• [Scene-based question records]
>>

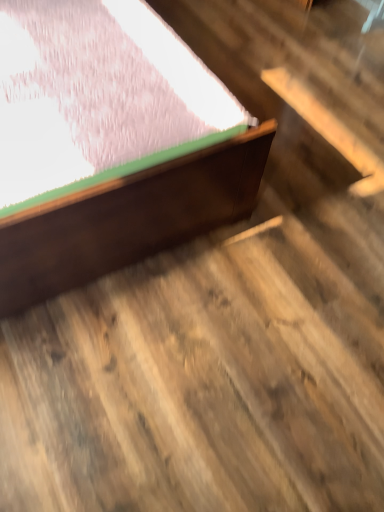
Locate an element on the screen. vacant area to the right of wooden bed at upper left is located at coordinates (307, 152).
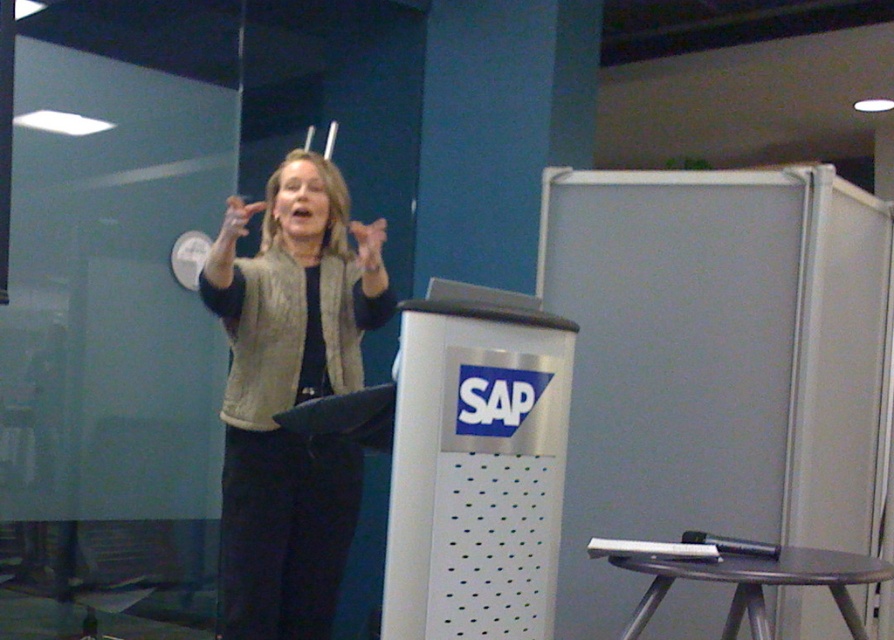
You are an event planner setting up a presentation area. You notice the metallic stool at lower right and the matte beige hand at upper center. Is the stool placed under the hand?

Yes, the metallic stool at lower right is positioned under the matte beige hand at upper center, so the stool is indeed placed under the hand.

You are an event photographer capturing the speaker at the SAP podium. You notice the light beige vest at center and the matte beige hand at upper center in your frame. Which object is positioned lower in the image?

The light beige vest at center is positioned below the matte beige hand at upper center, so the light beige vest at center is lower in the image.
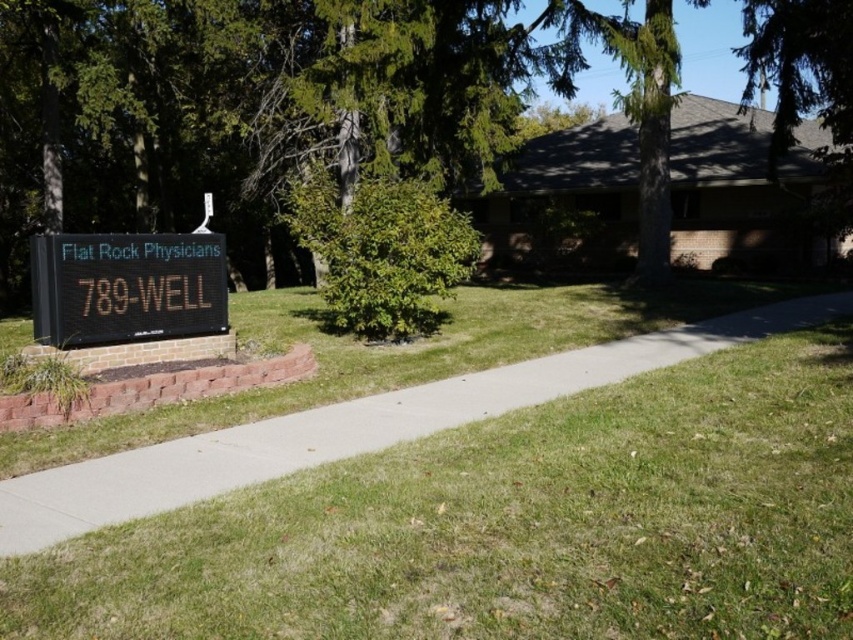
Question: Can you confirm if green leafy tree at center is smaller than concrete at left?

Choices:
 (A) yes
 (B) no

Answer: (B)

Question: Can you confirm if green leafy tree at center is positioned to the left of black digital sign at lower left?

Choices:
 (A) no
 (B) yes

Answer: (A)

Question: Which point appears closest to the camera in this image?

Choices:
 (A) (181, 252)
 (B) (73, 20)

Answer: (A)

Question: Which of the following is the farthest from the observer?

Choices:
 (A) (196, 236)
 (B) (824, 314)

Answer: (B)

Question: Estimate the real-world distances between objects in this image. Which object is farther from the black digital sign at lower left?

Choices:
 (A) concrete at left
 (B) green leafy tree at center

Answer: (B)

Question: Observing the image, what is the correct spatial positioning of green leafy tree at center in reference to black digital sign at lower left?

Choices:
 (A) left
 (B) right

Answer: (B)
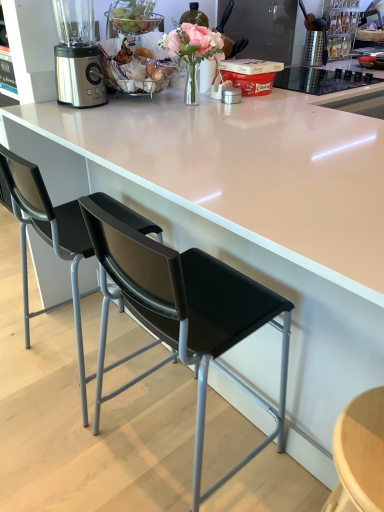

<<

Change every occurrence of "matte beige hand" to "matte beige panel" across all the entries above and reproduce them with nothing else altered. Leave the picture markers out of your output.

• [Solution below]
Locate an element on the screen. vacant area to the right of wooden bed at upper left is located at coordinates (307, 152).
You are an event planner setting up a presentation area. You notice the metallic stool at lower right and the matte beige panel at upper center. Is the stool placed under the hand?

Yes, the metallic stool at lower right is positioned under the matte beige panel at upper center, so the stool is indeed placed under the hand.

You are an event photographer capturing the speaker at the SAP podium. You notice the light beige vest at center and the matte beige panel at upper center in your frame. Which object is positioned lower in the image?

The light beige vest at center is positioned below the matte beige panel at upper center, so the light beige vest at center is lower in the image.
Question: Can you confirm if green leafy tree at center is smaller than concrete at left?

Choices:
 (A) yes
 (B) no

Answer: (B)

Question: Can you confirm if green leafy tree at center is positioned to the left of black digital sign at lower left?

Choices:
 (A) no
 (B) yes

Answer: (A)

Question: Which point appears closest to the camera in this image?

Choices:
 (A) (181, 252)
 (B) (73, 20)

Answer: (A)

Question: Which of the following is the farthest from the observer?

Choices:
 (A) (196, 236)
 (B) (824, 314)

Answer: (B)

Question: Estimate the real-world distances between objects in this image. Which object is farther from the black digital sign at lower left?

Choices:
 (A) concrete at left
 (B) green leafy tree at center

Answer: (B)

Question: Observing the image, what is the correct spatial positioning of green leafy tree at center in reference to black digital sign at lower left?

Choices:
 (A) left
 (B) right

Answer: (B)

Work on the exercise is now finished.